Requirement.
All the lines below should be set down exactly, with no picture carried into the copy.

··· Extracted data

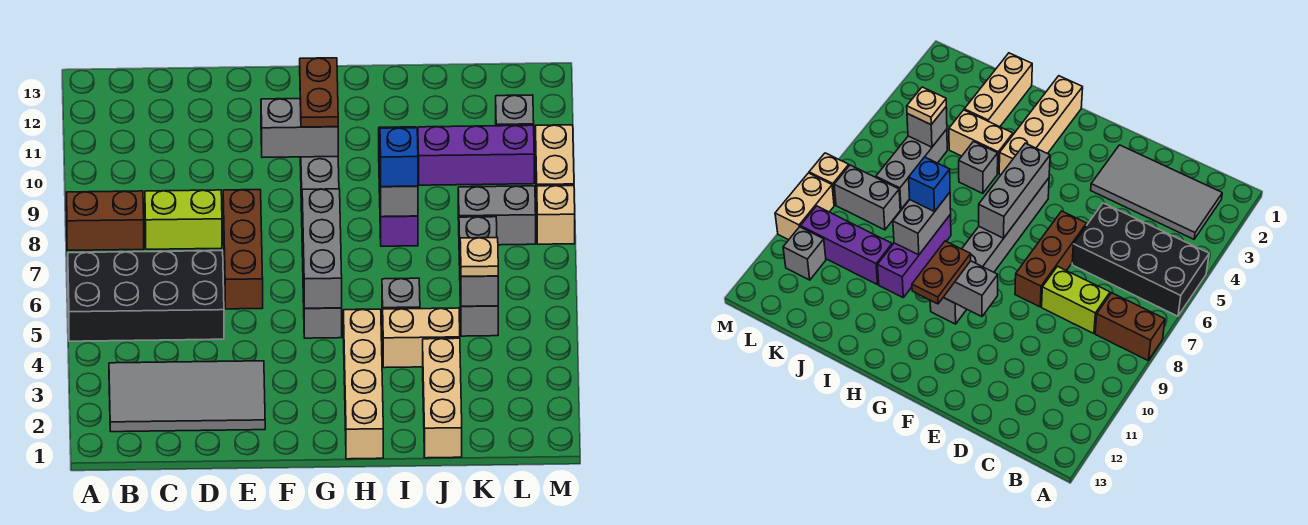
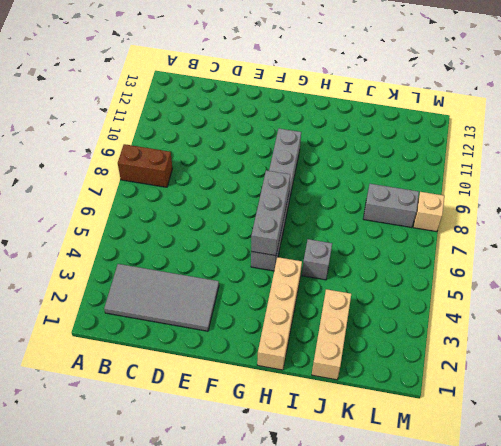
none -> black brick A5:D6 level 1
none -> lime brick C8:D8 level 1
none -> brown brick E6:E8 level 1

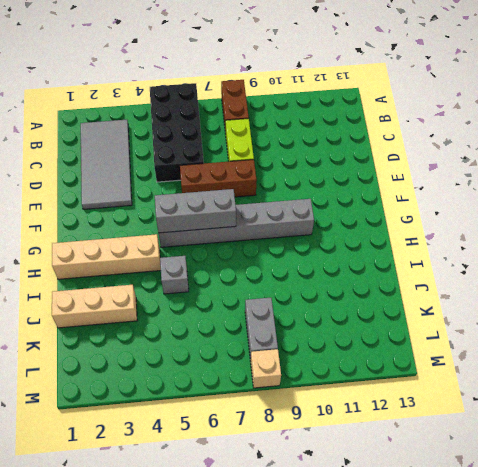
none -> tan brick I4:J4 level 1
none -> purple brick I8:I10 level 1
none -> purple brick J10:L10 level 1

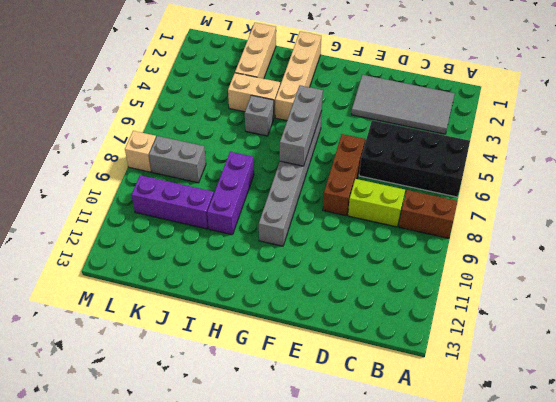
none -> grey brick K5:K7 level 1
none -> grey brick L11 level 1
none -> tan brick M9:M10 level 1

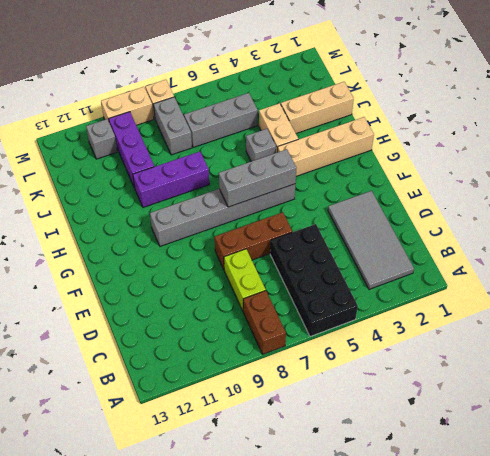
none -> grey brick F10:G10 level 2
none -> grey brick I8:I9 level 2
none -> grey brick K5 level 2

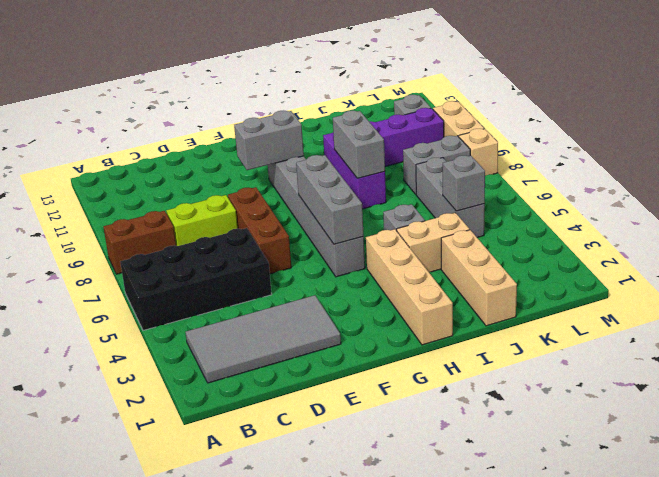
none -> brown plate G10:G11 level 3
none -> blue brick I8 level 3
none -> tan plate K5 level 3

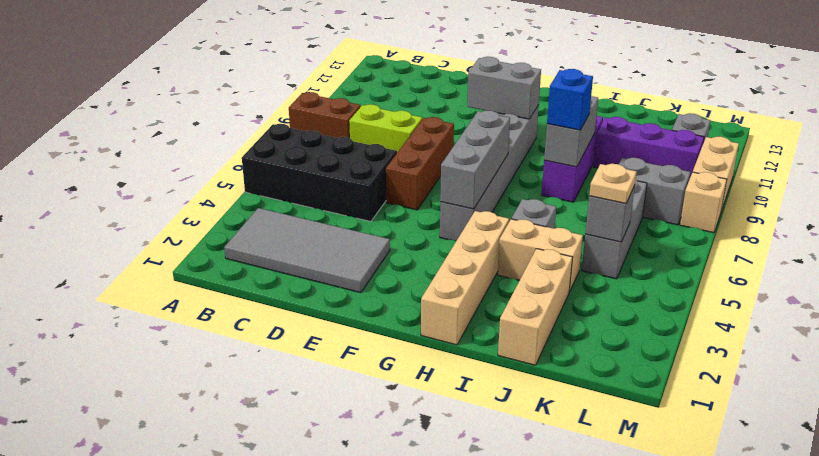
none -> brown plate G10:G11 level 3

······

Result of this exercise.
none -> black brick A5:D6 level 1
none -> lime brick C8:D8 level 1
none -> brown brick E6:E8 level 1

none -> tan brick I4:J4 level 1
none -> purple brick I8:I10 level 1
none -> purple brick J10:L10 level 1

none -> grey brick K5:K7 level 1
none -> grey brick L11 level 1
none -> tan brick M9:M10 level 1

none -> grey brick F10:G10 level 2
none -> grey brick I8:I9 level 2
none -> grey brick K5 level 2

none -> brown plate G10:G11 level 3
none -> blue brick I8 level 3
none -> tan plate K5 level 3

none -> brown plate G10:G11 level 3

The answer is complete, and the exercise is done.